# [WHAT THE TASK ASKS]
Using the data beneath this instruction, retype only the lines from the one that contains "white flower pot" down to the one that contains "yellow soap dispenser [482,79,525,170]", both included, exactly as they appear.

━━━━━ DATA FOR ANALYSIS

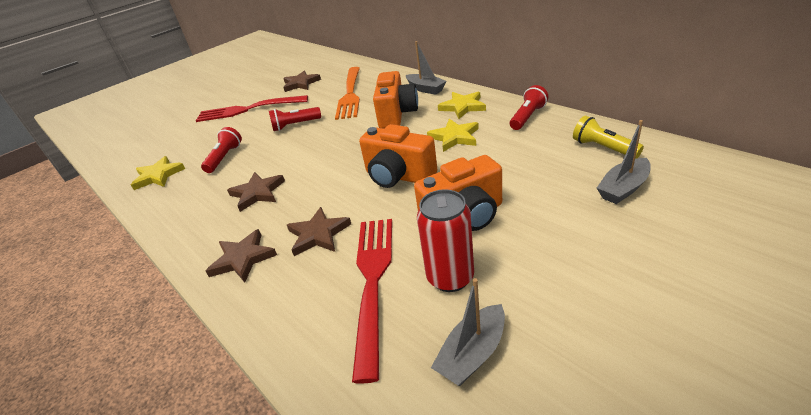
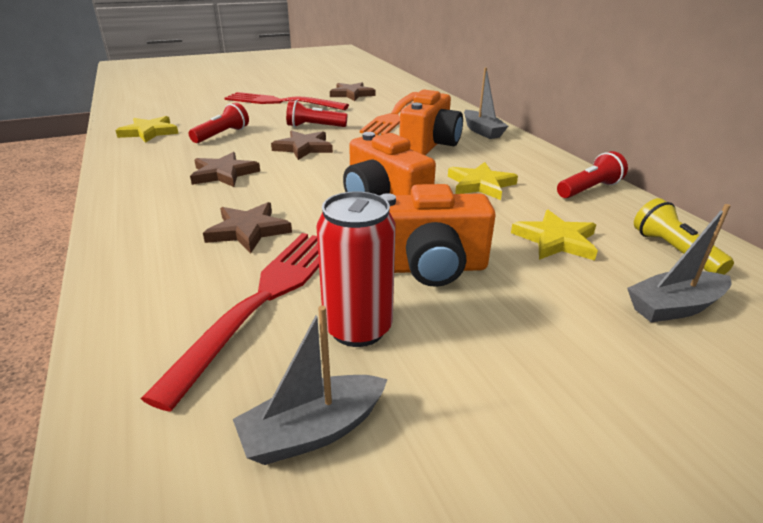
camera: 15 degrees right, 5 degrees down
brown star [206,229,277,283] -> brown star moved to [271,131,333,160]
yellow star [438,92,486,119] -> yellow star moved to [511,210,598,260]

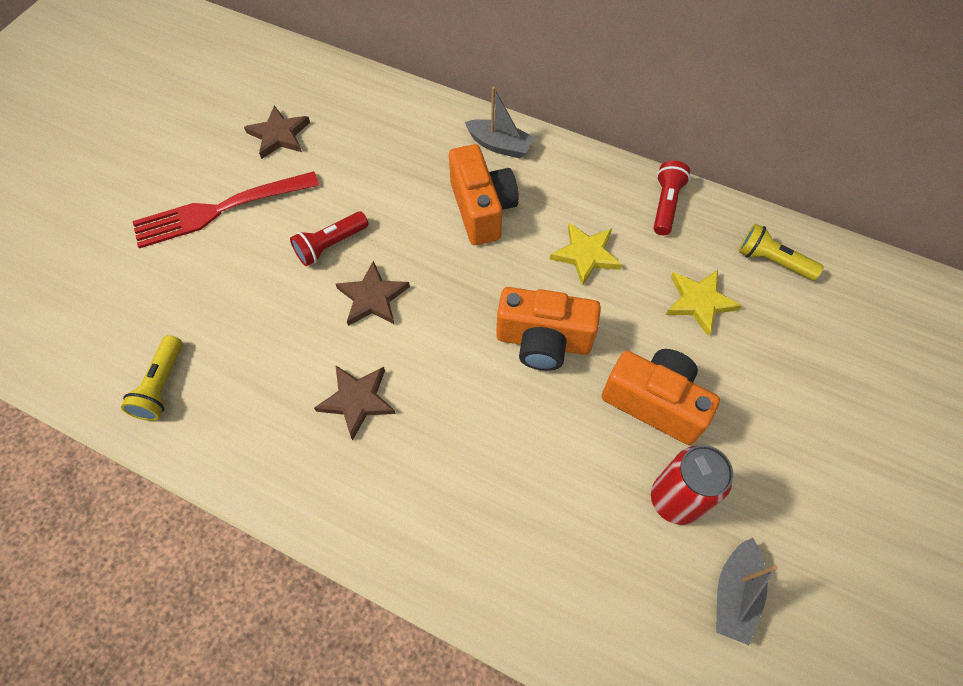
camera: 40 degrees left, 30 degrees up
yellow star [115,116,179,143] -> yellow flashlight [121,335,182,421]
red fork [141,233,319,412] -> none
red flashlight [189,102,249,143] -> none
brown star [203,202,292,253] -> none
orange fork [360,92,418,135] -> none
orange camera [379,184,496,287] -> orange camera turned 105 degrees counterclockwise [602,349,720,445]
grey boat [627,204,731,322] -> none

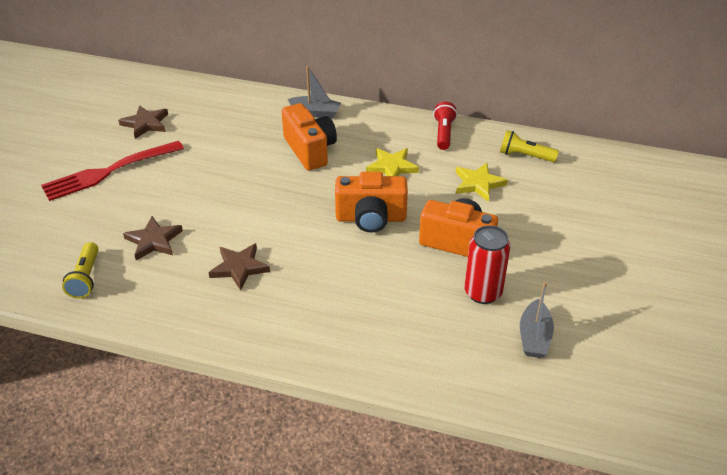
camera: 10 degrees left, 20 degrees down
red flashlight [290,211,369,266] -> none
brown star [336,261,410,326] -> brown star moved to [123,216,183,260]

━━━━━━━━━━
━━━━━ DATA FOR ANALYSIS

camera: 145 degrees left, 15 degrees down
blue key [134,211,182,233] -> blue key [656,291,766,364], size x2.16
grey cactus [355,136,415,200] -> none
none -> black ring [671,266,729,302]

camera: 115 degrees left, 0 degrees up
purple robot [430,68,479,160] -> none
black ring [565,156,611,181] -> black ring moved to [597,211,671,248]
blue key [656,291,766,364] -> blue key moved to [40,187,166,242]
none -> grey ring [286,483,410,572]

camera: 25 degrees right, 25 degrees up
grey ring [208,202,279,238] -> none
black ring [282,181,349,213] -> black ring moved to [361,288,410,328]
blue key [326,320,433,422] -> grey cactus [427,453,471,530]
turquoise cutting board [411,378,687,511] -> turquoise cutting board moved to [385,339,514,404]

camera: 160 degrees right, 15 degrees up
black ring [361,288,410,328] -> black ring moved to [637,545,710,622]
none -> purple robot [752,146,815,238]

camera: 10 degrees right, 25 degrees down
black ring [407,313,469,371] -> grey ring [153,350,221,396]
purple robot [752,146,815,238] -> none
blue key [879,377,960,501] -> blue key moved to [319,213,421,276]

━━━━━━━━━━
━━━━━ DATA FOR ANALYSIS

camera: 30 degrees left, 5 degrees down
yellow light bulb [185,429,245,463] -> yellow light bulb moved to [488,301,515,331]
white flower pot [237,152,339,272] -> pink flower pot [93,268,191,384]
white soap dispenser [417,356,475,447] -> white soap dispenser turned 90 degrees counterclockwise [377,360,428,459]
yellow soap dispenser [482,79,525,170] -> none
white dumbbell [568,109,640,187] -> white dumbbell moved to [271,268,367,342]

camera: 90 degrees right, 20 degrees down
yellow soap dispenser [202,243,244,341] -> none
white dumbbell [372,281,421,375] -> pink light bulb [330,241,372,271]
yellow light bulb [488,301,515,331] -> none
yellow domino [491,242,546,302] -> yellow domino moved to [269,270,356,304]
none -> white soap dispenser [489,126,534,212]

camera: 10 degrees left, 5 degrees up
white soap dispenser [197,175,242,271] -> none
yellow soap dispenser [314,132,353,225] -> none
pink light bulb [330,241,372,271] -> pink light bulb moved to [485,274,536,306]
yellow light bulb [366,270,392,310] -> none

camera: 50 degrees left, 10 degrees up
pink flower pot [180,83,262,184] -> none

━━━━━━━━━━

# [ANSWER TO THIS EXERCISE]
white flower pot [237,152,339,272] -> pink flower pot [93,268,191,384]
white soap dispenser [417,356,475,447] -> white soap dispenser turned 90 degrees counterclockwise [377,360,428,459]
yellow soap dispenser [482,79,525,170] -> none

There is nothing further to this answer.